Exercise:
Once the line with "RADIO pin SCK: D18 -> TX2" is found in the entries below, print it and each following line exactly, stopping after the line with "TFT3 pin CS: D25 -> D22"; print nothing else.

Data extract:
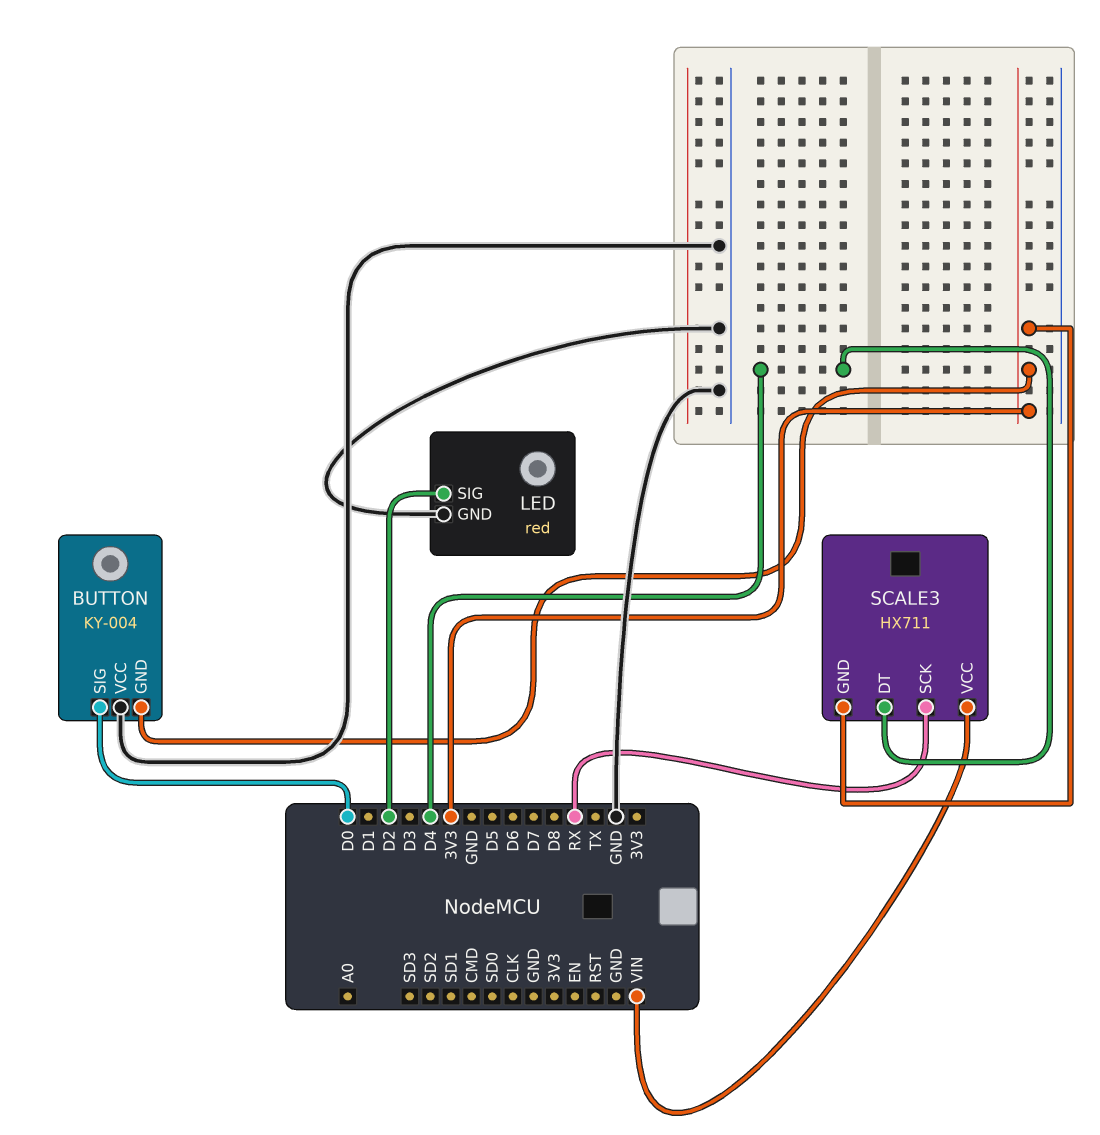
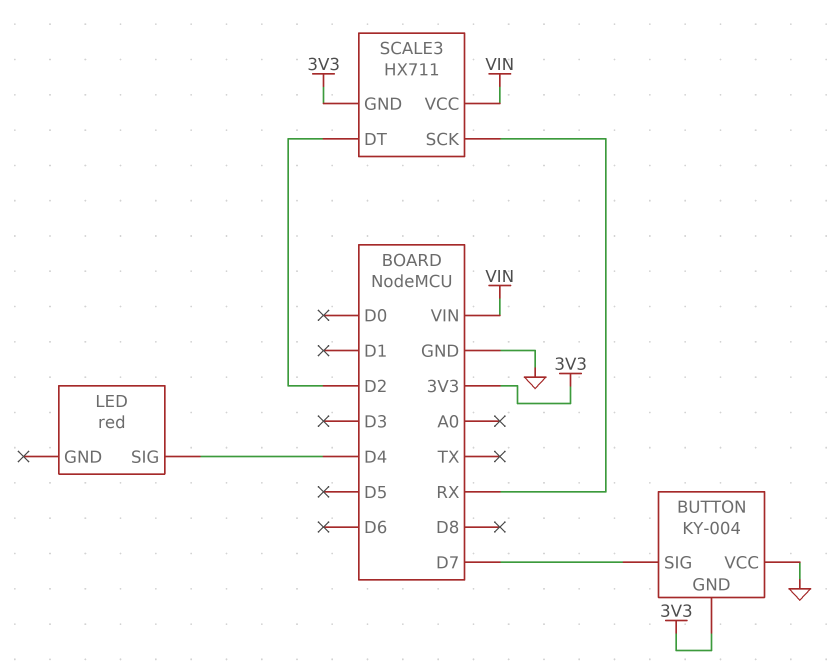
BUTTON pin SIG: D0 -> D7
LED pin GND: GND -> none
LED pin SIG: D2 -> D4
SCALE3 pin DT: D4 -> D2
...
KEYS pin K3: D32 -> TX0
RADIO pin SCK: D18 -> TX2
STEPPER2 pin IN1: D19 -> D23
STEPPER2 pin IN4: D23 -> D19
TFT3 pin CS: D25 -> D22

Exercise solution:
RADIO pin SCK: D18 -> TX2
STEPPER2 pin IN1: D19 -> D23
STEPPER2 pin IN4: D23 -> D19
TFT3 pin CS: D25 -> D22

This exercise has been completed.